CHALLENGE:
Report every line of the material below that contains the word "polished". Case counts.

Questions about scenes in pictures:
** start **

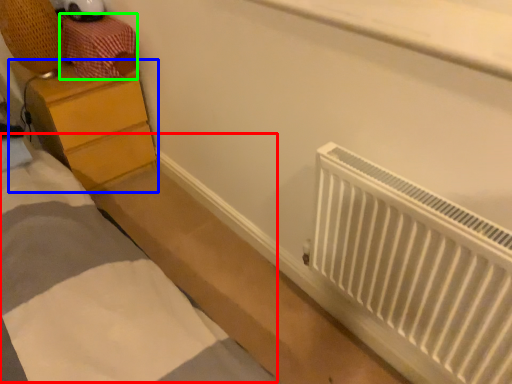
Question: Which object is positioned closest to bed (highlighted by a red box)? Select from chest of drawers (highlighted by a blue box) and drawer (highlighted by a green box).

Choices:
 (A) chest of drawers
 (B) drawer

Answer: (A)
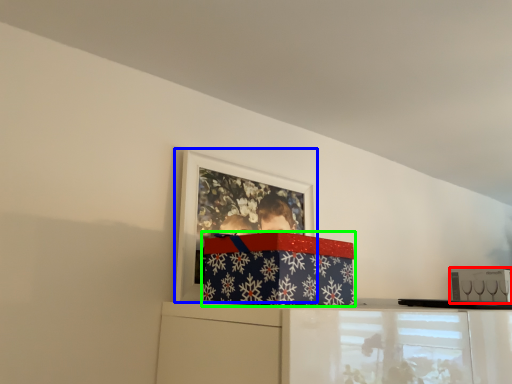
Question: Which object is the closest to the box (highlighted by a red box)? Choose among these: picture frame (highlighted by a blue box) or package (highlighted by a green box).

Choices:
 (A) picture frame
 (B) package

Answer: (A)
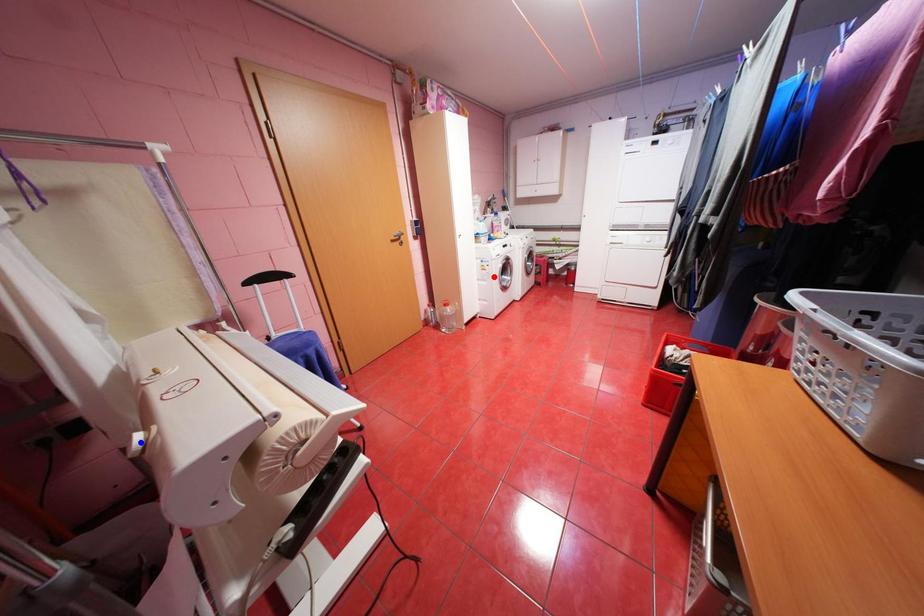
Question: Two points are marked on the image. Which point is closer to the camera?

Choices:
 (A) Blue point is closer.
 (B) Red point is closer.

Answer: (A)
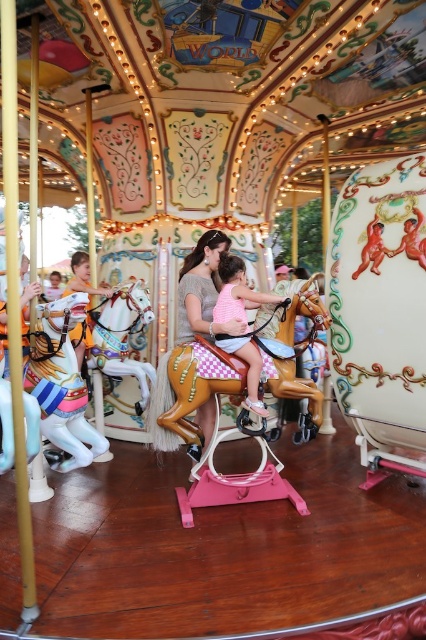
Question: Can you confirm if painted wood horse at left is positioned to the left of light brown wooden horse at left?

Choices:
 (A) yes
 (B) no

Answer: (B)

Question: Does wooden polished horse at center have a smaller size compared to painted wood horse at left?

Choices:
 (A) yes
 (B) no

Answer: (B)

Question: Does painted wood horse at left have a greater width compared to light brown wooden horse at left?

Choices:
 (A) no
 (B) yes

Answer: (A)

Question: Which point is closer to the camera?

Choices:
 (A) (78, 262)
 (B) (247, 368)
 (C) (189, 396)

Answer: (C)

Question: Which of these objects is positioned closest to the wooden polished horse at center?

Choices:
 (A) light brown wooden horse at left
 (B) shiny silver horse at center
 (C) painted wood horse at left
 (D) pink cotton dress at center

Answer: (D)

Question: Considering the real-world distances, which object is farthest from the light brown wooden horse at left?

Choices:
 (A) matte pink dress at center
 (B) pink cotton dress at center

Answer: (B)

** end **

SOLUTION:
Question: Does wooden polished horse at center have a smaller size compared to painted wood horse at left?
Question: Which of these objects is positioned closest to the wooden polished horse at center?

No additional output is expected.